Segment Start: Material for this exercise

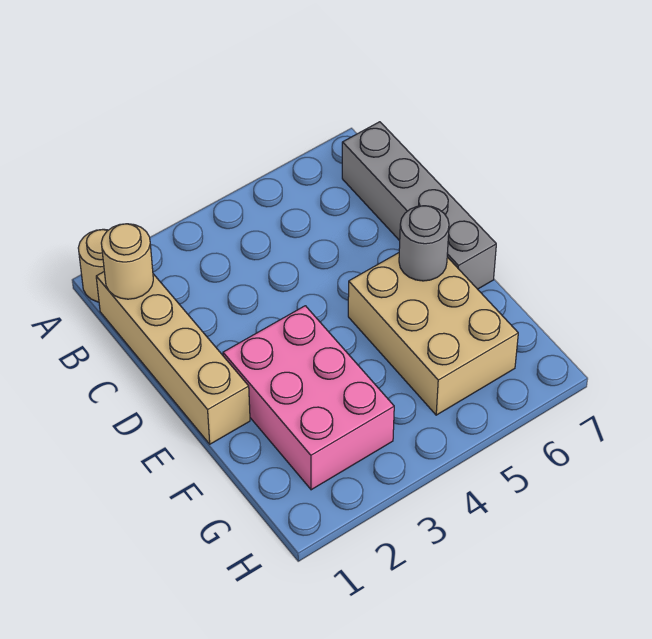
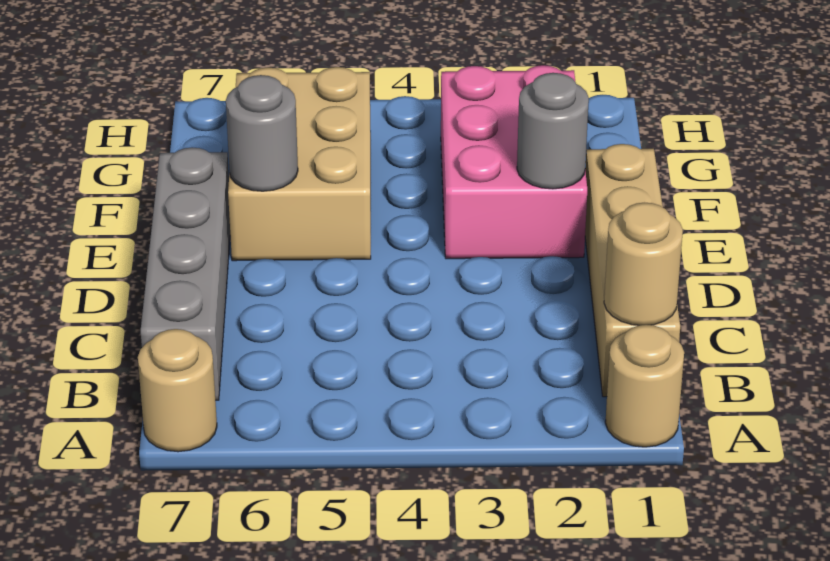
none -> tan round brick A7 level 1
none -> grey round brick E2 level 2

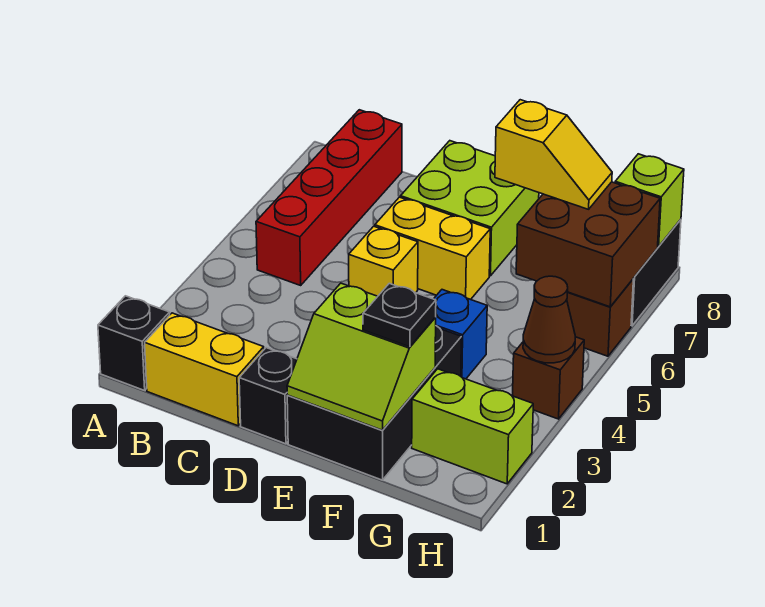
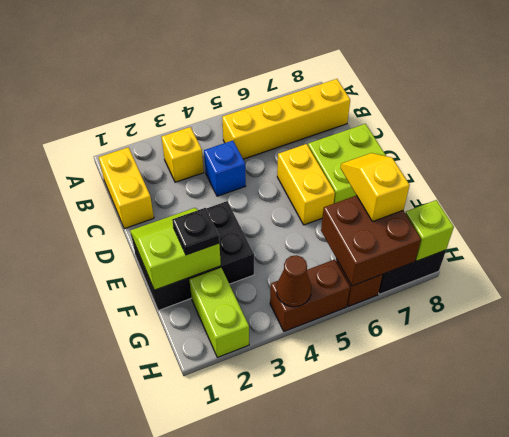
black brick A1 level 1 -> none
red brick B5:B8 level 1 -> yellow brick B5:B8 level 1
black brick D1 level 1 -> none
yellow brick D5 level 1 -> yellow brick B3 level 1
lime slope E1:F2 level 2 top 2 -> lime slope E1:F2 level 2 top F
blue brick F4 level 1 -> blue brick C4 level 1
yellow slope F7:G7 level 3 top F -> yellow slope F7:G7 level 3 top G
brown brick H4 level 1 -> brown brick H4:H5 level 1

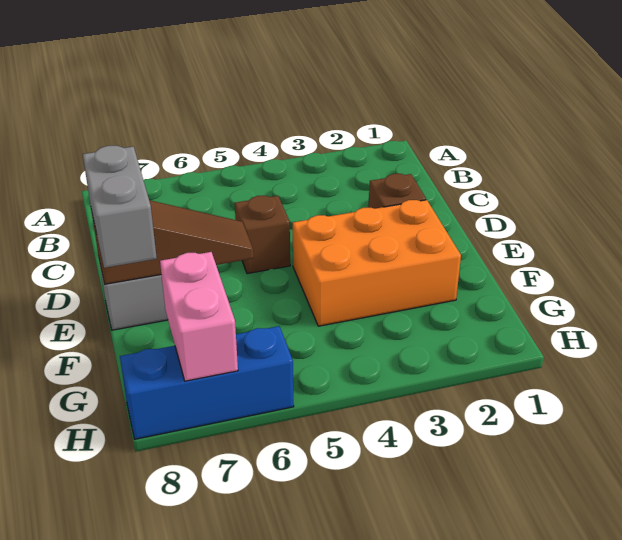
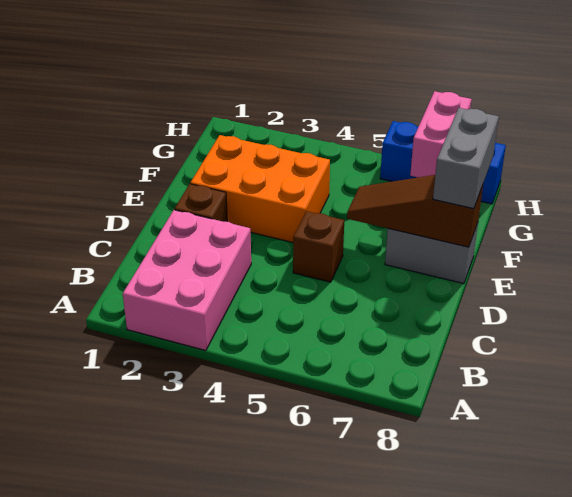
none -> pink brick A2:C3 level 1

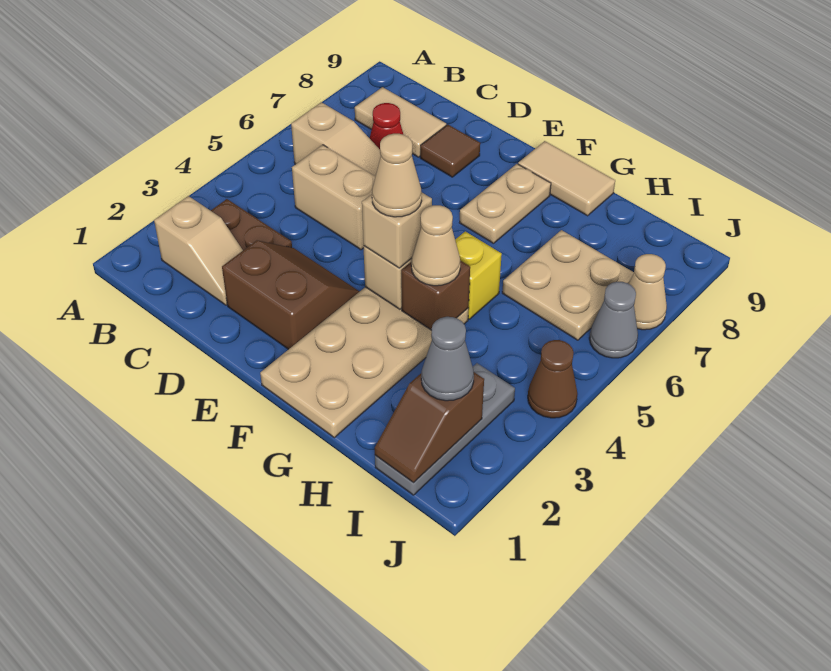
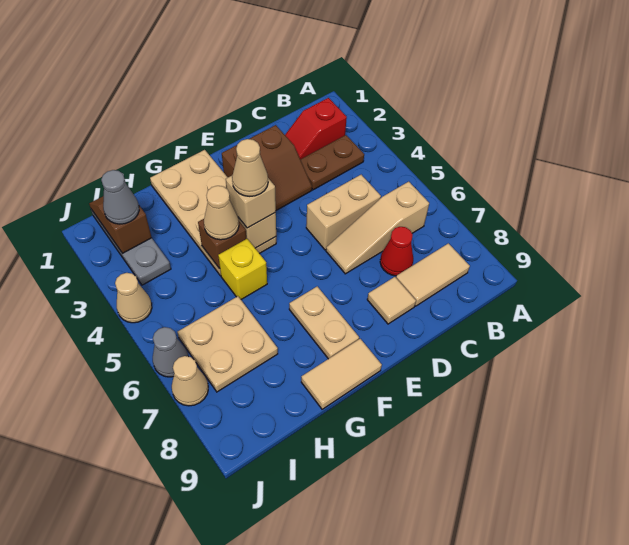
tan slope B2:C2 level 1 top B -> red slope B2:C2 level 1 top B
brown tile D8 level 1 -> tan tile D8 level 1
brown cone J4 level 1 -> tan cone J4 level 1

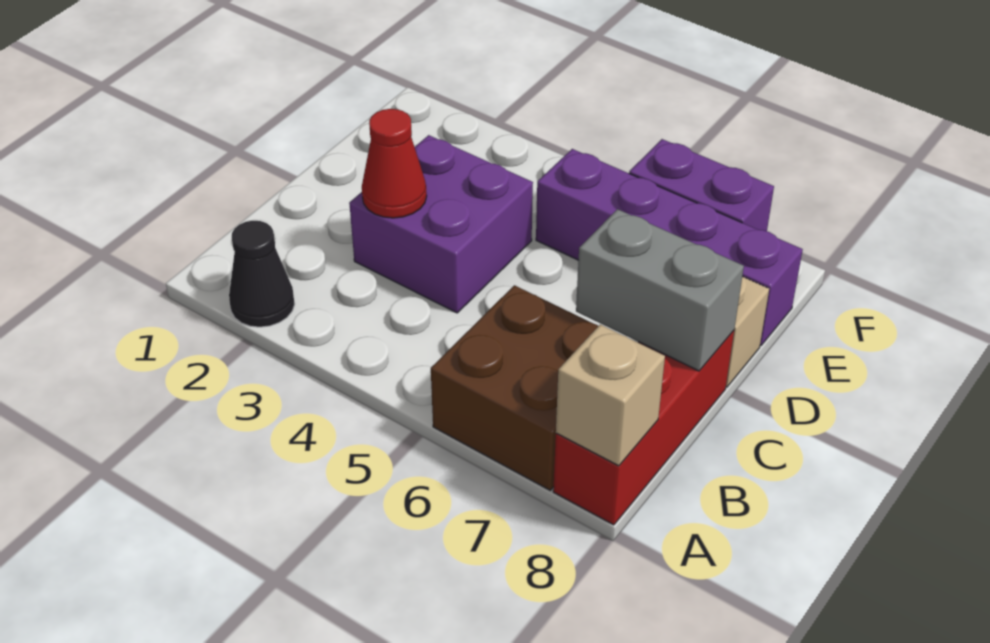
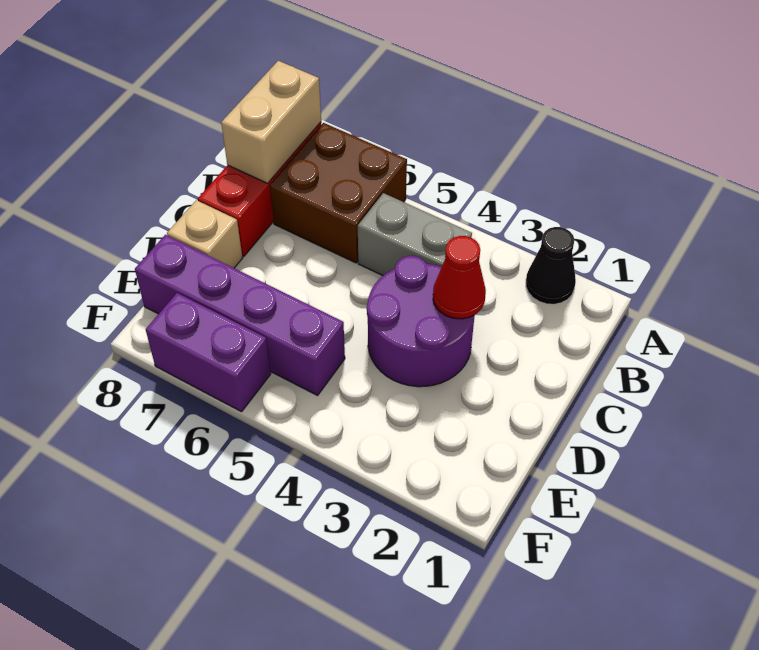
tan brick A8 level 2 -> tan brick A8:B8 level 2
purple brick C3:D4 level 1 -> purple round brick C3:D4 level 1
grey brick C7:C8 level 2 -> grey brick B4:B5 level 1

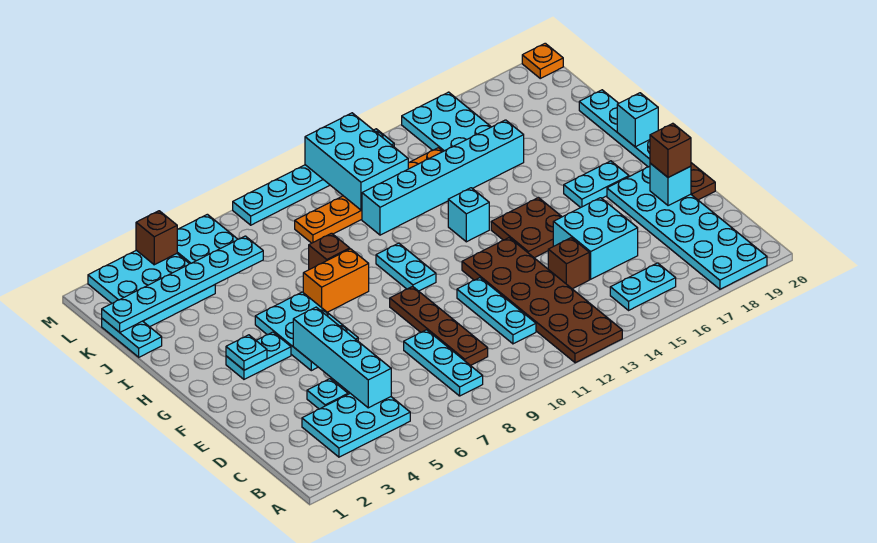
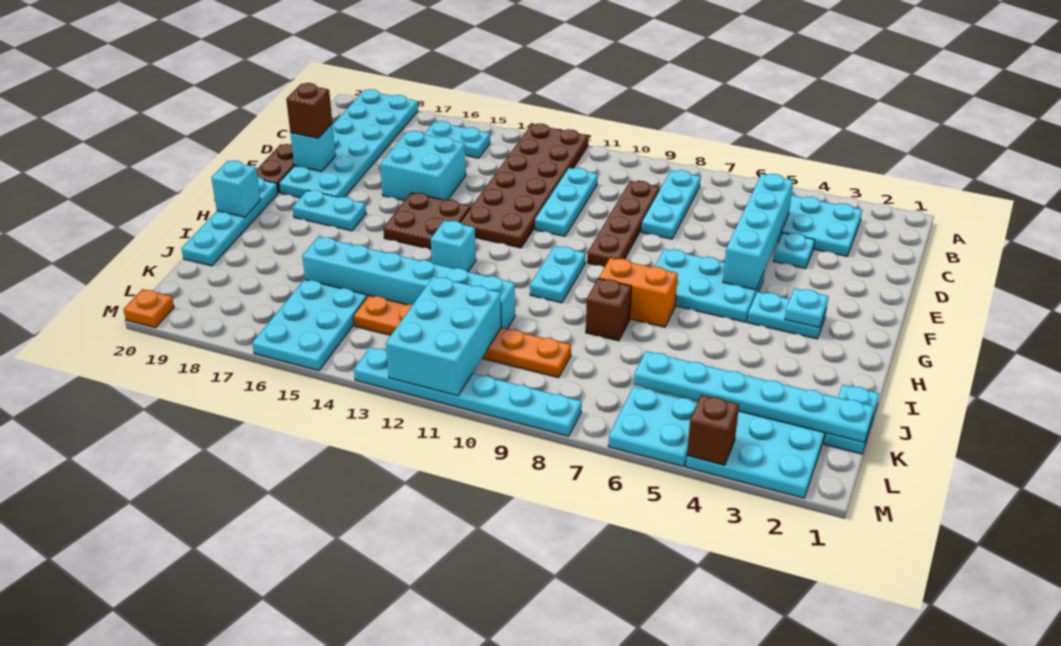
brown brick D14 level 1 -> none
cyan plate F5:H6 level 1 -> cyan plate F5:G7 level 1

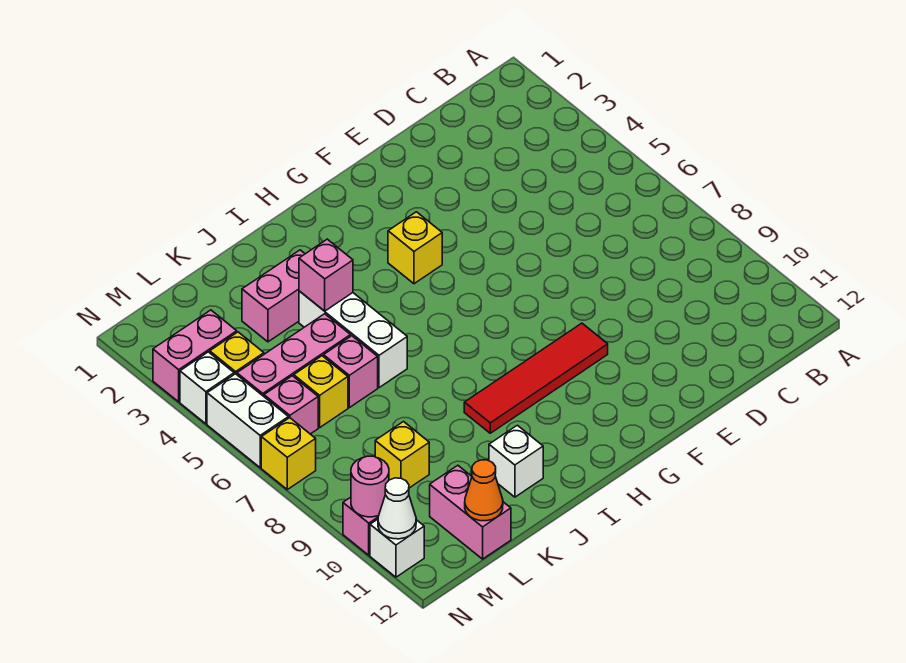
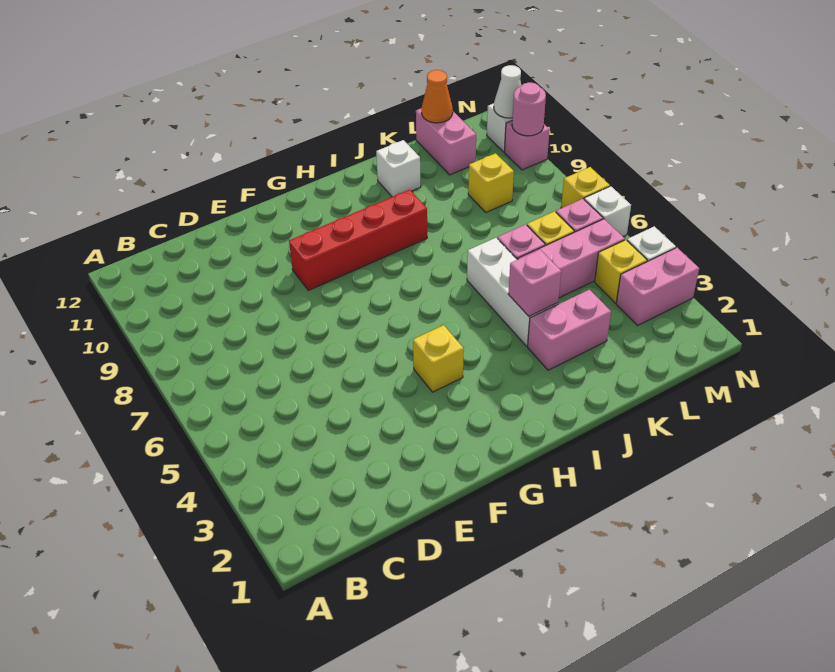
red tile F9:I9 level 1 -> red brick F9:I9 level 1
white brick N5:N6 level 1 -> white brick N6 level 1

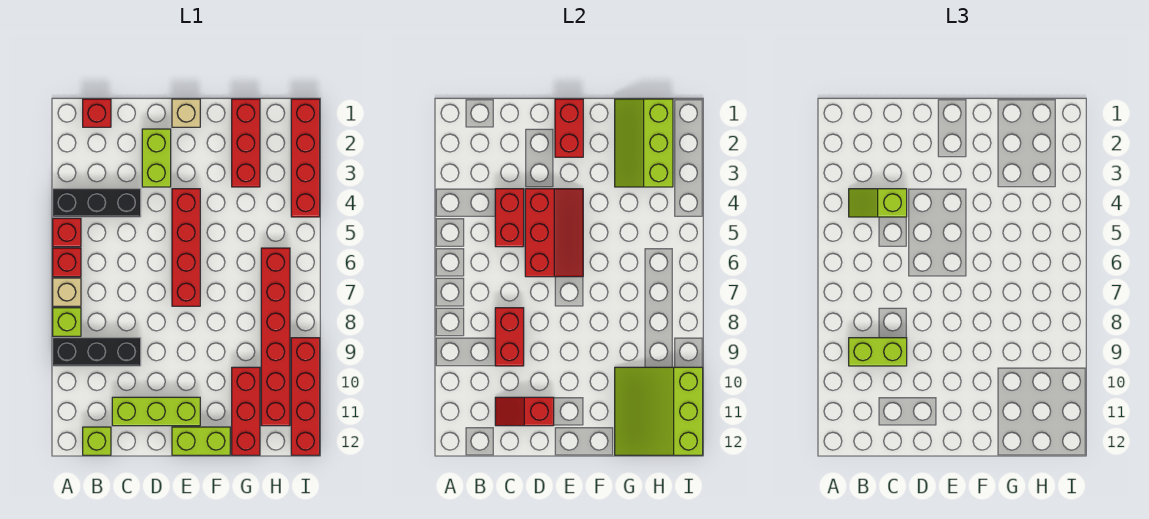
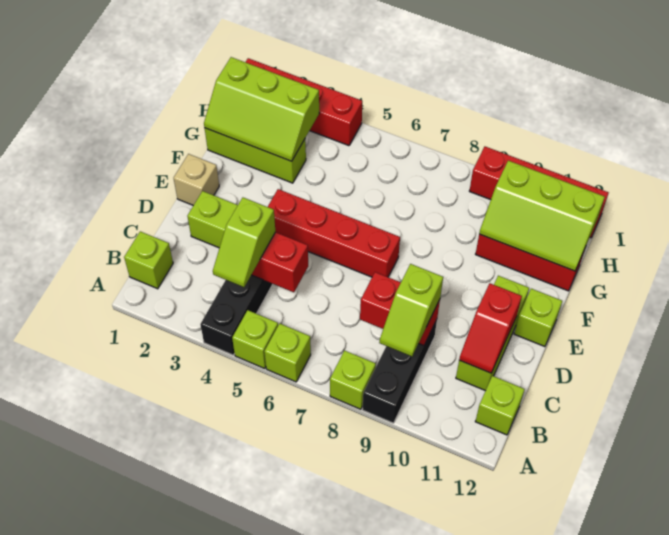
red brick A5 level 1 -> lime brick A5 level 1
red brick A6 level 1 -> lime brick A6 level 1
tan brick A7 level 1 -> none
red brick B1 level 1 -> lime brick B1 level 1
lime brick B9:C9 level 3 -> lime slope B9:C9 level 3 top C
red slope D4:E6 level 2 top D -> none
red brick E1:E2 level 2 -> none
lime brick E12:F12 level 1 -> lime brick E12 level 1
red brick G1:G3 level 1 -> lime brick G1:G3 level 1
lime slope G10:I12 level 2 top I -> lime slope G10:H12 level 2 top H
red brick H6:H11 level 1 -> none

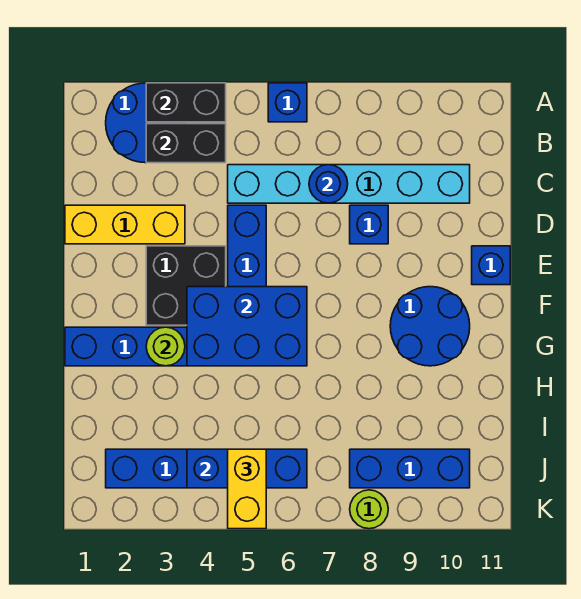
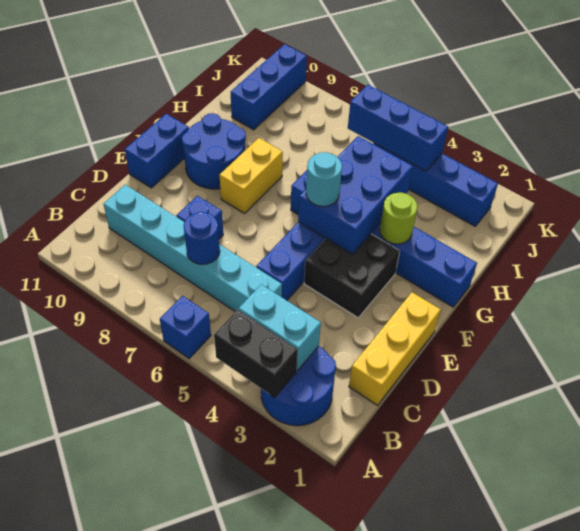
black brick B3:B4 level 2 -> cyan brick B3:B4 level 2
yellow brick D1:D3 level 1 -> yellow brick C1:E1 level 1
blue brick E11 level 1 -> blue brick E11:F11 level 1
blue brick F4:G6 level 2 -> blue brick F4:H5 level 2
none -> cyan round brick F5 level 3
yellow brick J5:K5 level 3 -> yellow brick F8:G8 level 1
blue brick J8:J10 level 1 -> blue brick I10:K10 level 1
lime round brick K8 level 1 -> none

Segment End: Material for this exercise

_What this task involves:_ Write out exactly the lines above, from the very first through the line containing "brown tile D8 level 1 -> tan tile D8 level 1", both kept, with the pictures removed.

_Expected answer:_
none -> tan round brick A7 level 1
none -> grey round brick E2 level 2

black brick A1 level 1 -> none
red brick B5:B8 level 1 -> yellow brick B5:B8 level 1
black brick D1 level 1 -> none
yellow brick D5 level 1 -> yellow brick B3 level 1
lime slope E1:F2 level 2 top 2 -> lime slope E1:F2 level 2 top F
blue brick F4 level 1 -> blue brick C4 level 1
yellow slope F7:G7 level 3 top F -> yellow slope F7:G7 level 3 top G
brown brick H4 level 1 -> brown brick H4:H5 level 1

none -> pink brick A2:C3 level 1

tan slope B2:C2 level 1 top B -> red slope B2:C2 level 1 top B
brown tile D8 level 1 -> tan tile D8 level 1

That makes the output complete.